§ **Task item**: All entries are to be transcribed verbatim, but images are not carried over.

§ **Data**:
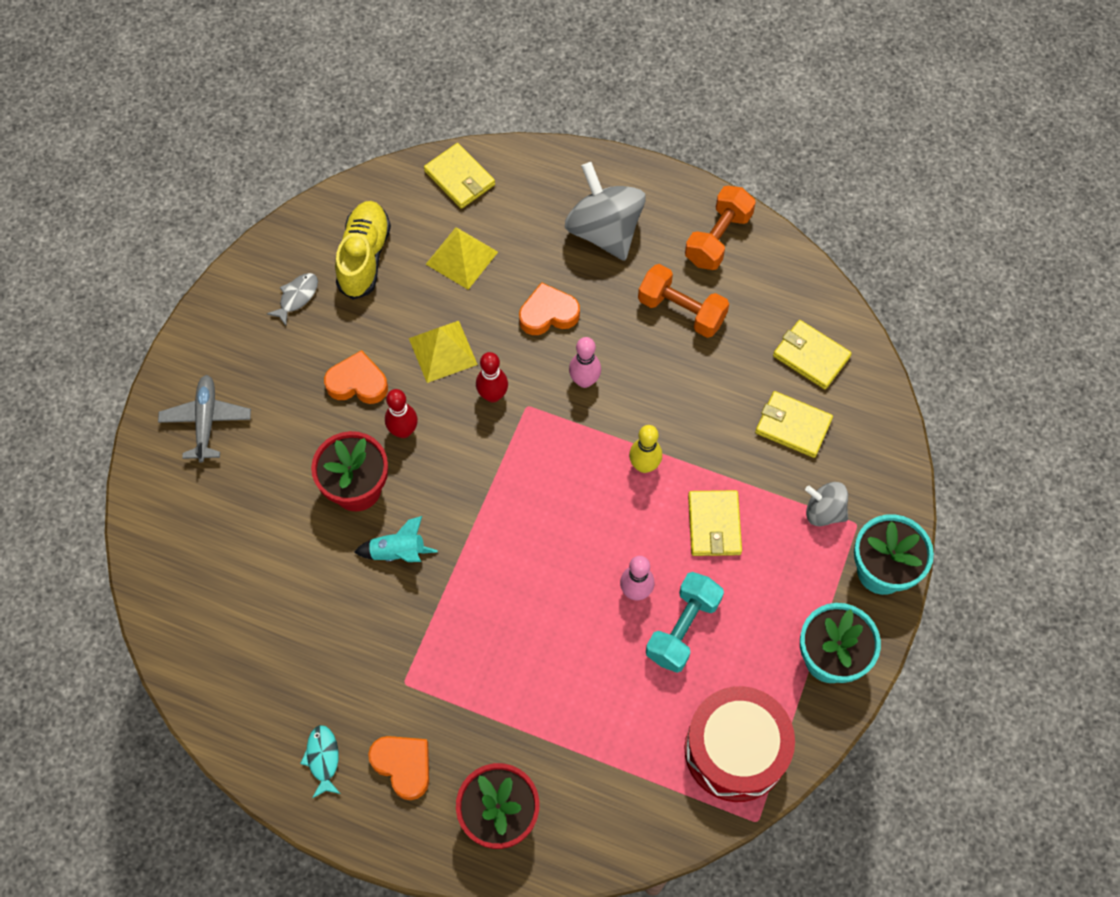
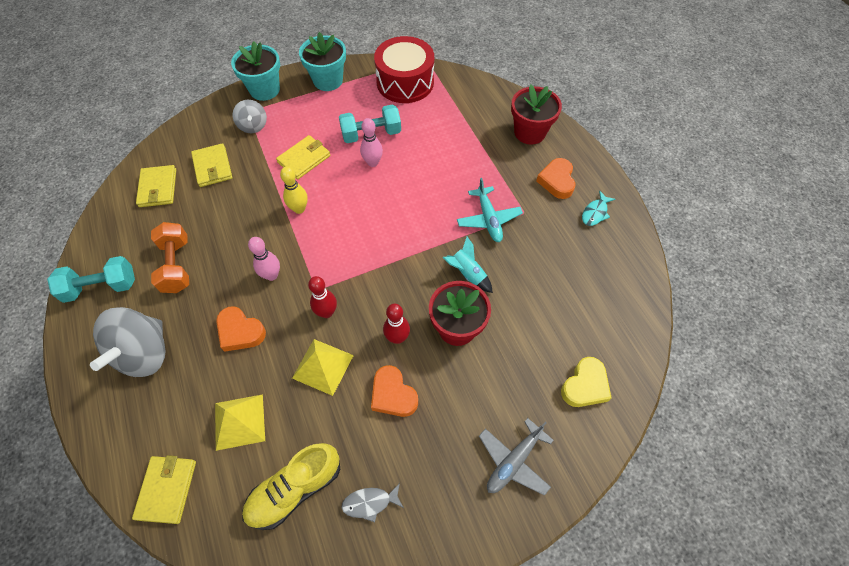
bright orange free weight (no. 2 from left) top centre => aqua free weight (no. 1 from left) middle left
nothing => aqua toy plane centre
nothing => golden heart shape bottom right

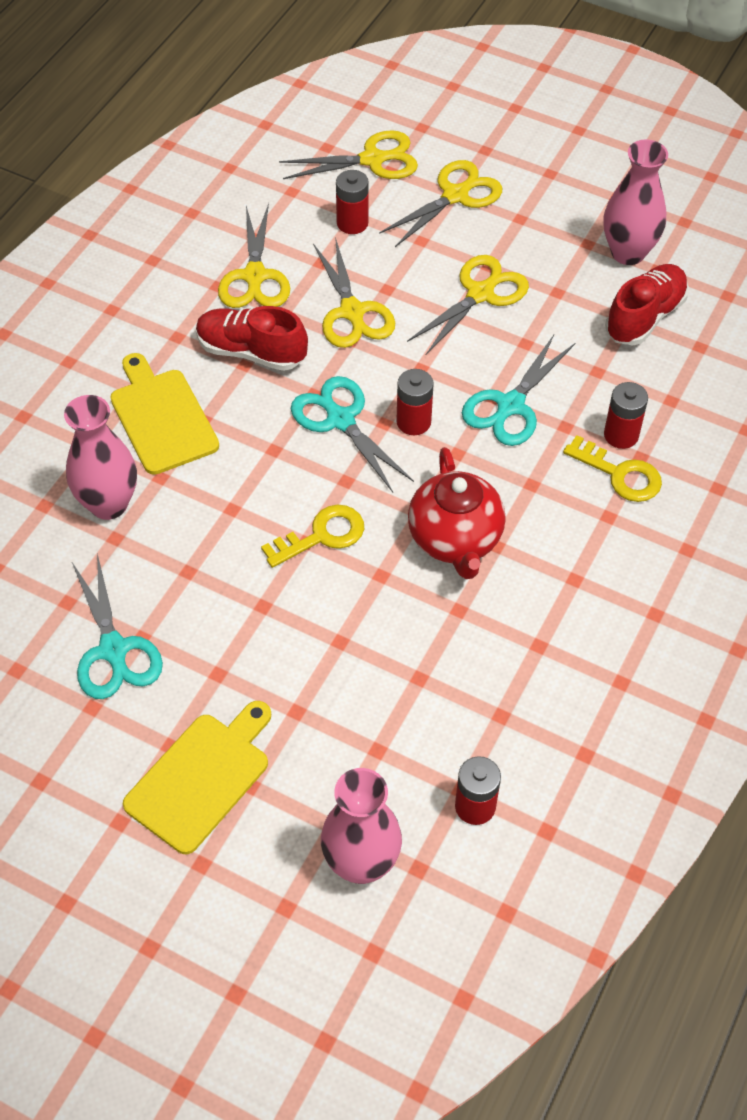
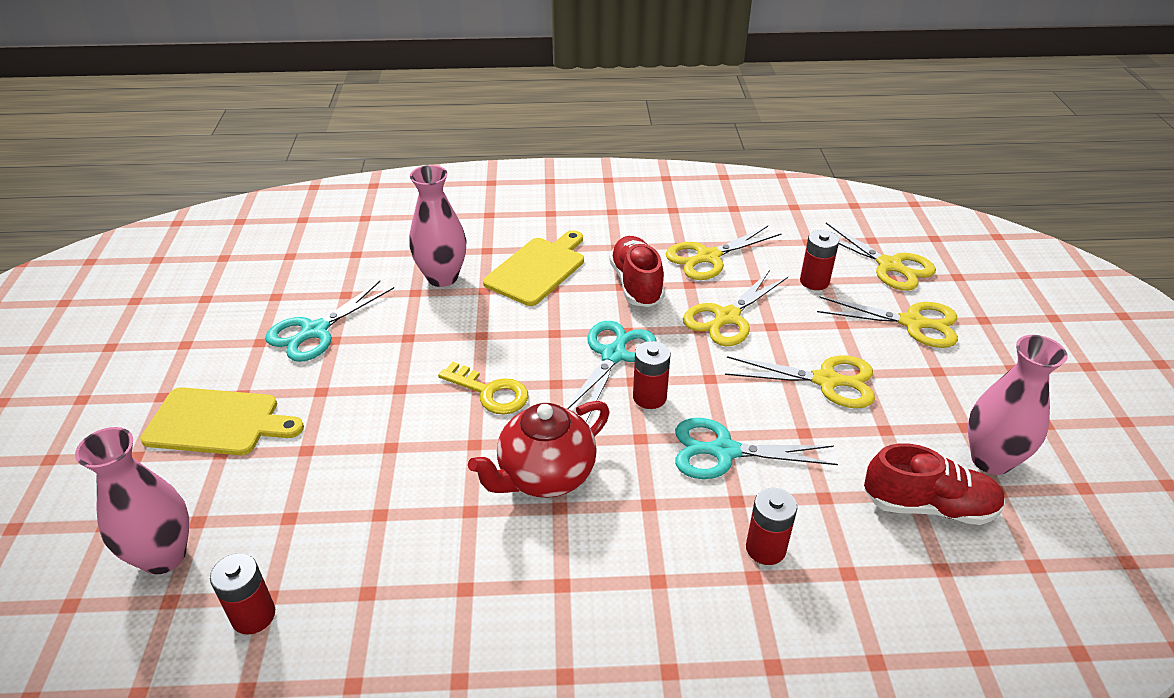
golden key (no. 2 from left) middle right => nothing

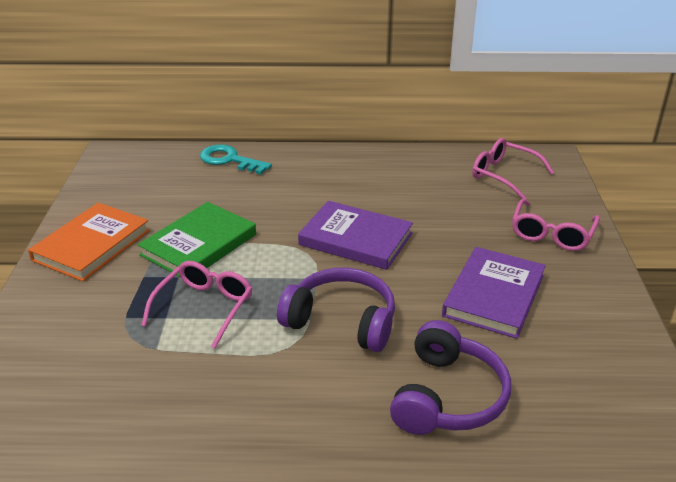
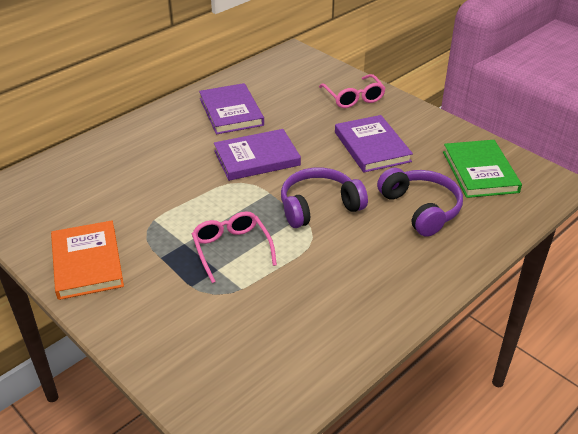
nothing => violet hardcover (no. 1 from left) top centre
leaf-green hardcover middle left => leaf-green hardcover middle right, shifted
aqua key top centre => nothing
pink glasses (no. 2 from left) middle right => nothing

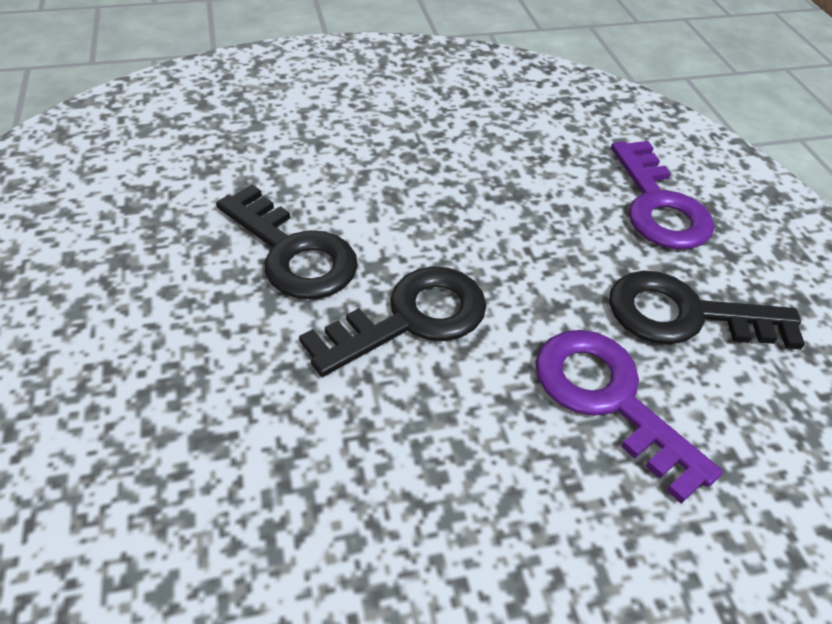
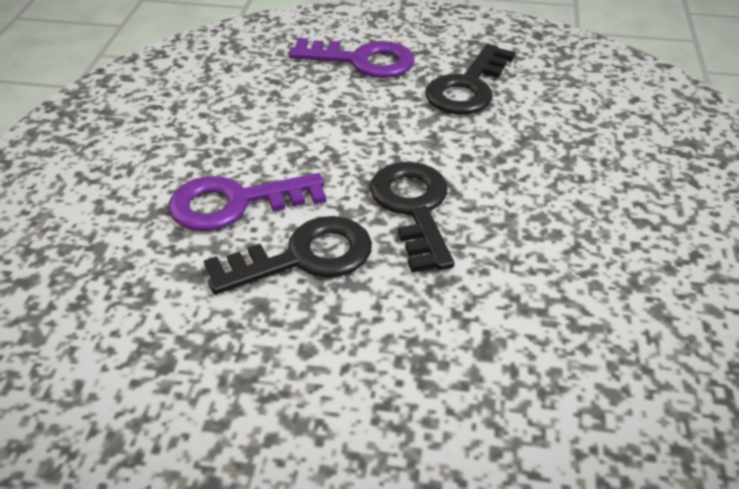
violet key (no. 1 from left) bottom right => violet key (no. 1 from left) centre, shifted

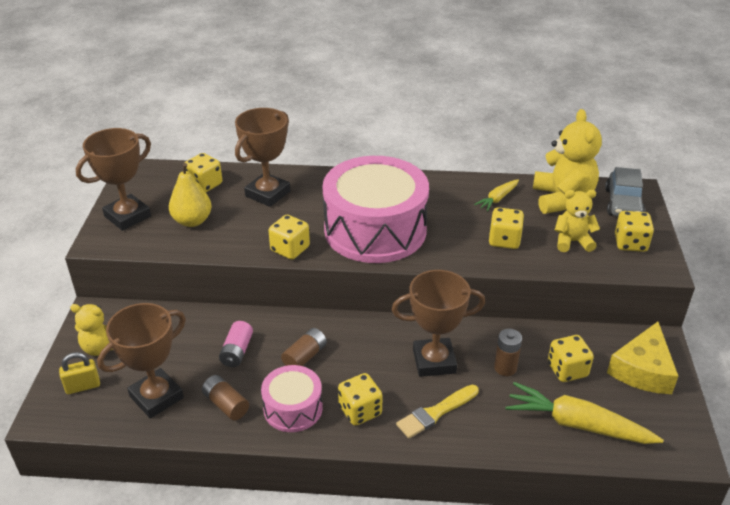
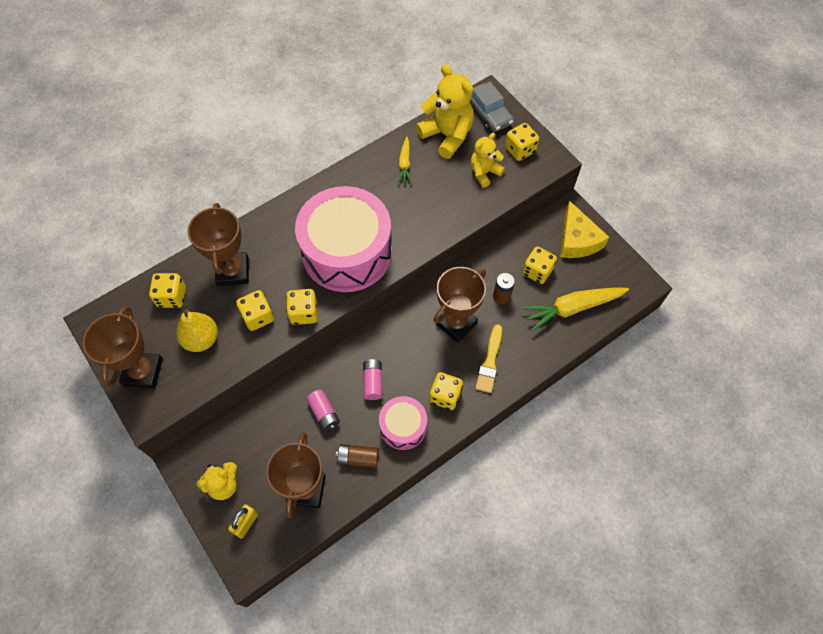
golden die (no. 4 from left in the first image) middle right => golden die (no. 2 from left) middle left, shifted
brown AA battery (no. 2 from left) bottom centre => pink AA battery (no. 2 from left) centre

§ **Task result**:
bright orange free weight (no. 2 from left) top centre => aqua free weight (no. 1 from left) middle left
nothing => aqua toy plane centre
nothing => golden heart shape bottom right

golden key (no. 2 from left) middle right => nothing

nothing => violet hardcover (no. 1 from left) top centre
leaf-green hardcover middle left => leaf-green hardcover middle right, shifted
aqua key top centre => nothing
pink glasses (no. 2 from left) middle right => nothing

violet key (no. 1 from left) bottom right => violet key (no. 1 from left) centre, shifted

golden die (no. 4 from left in the first image) middle right => golden die (no. 2 from left) middle left, shifted
brown AA battery (no. 2 from left) bottom centre => pink AA battery (no. 2 from left) centre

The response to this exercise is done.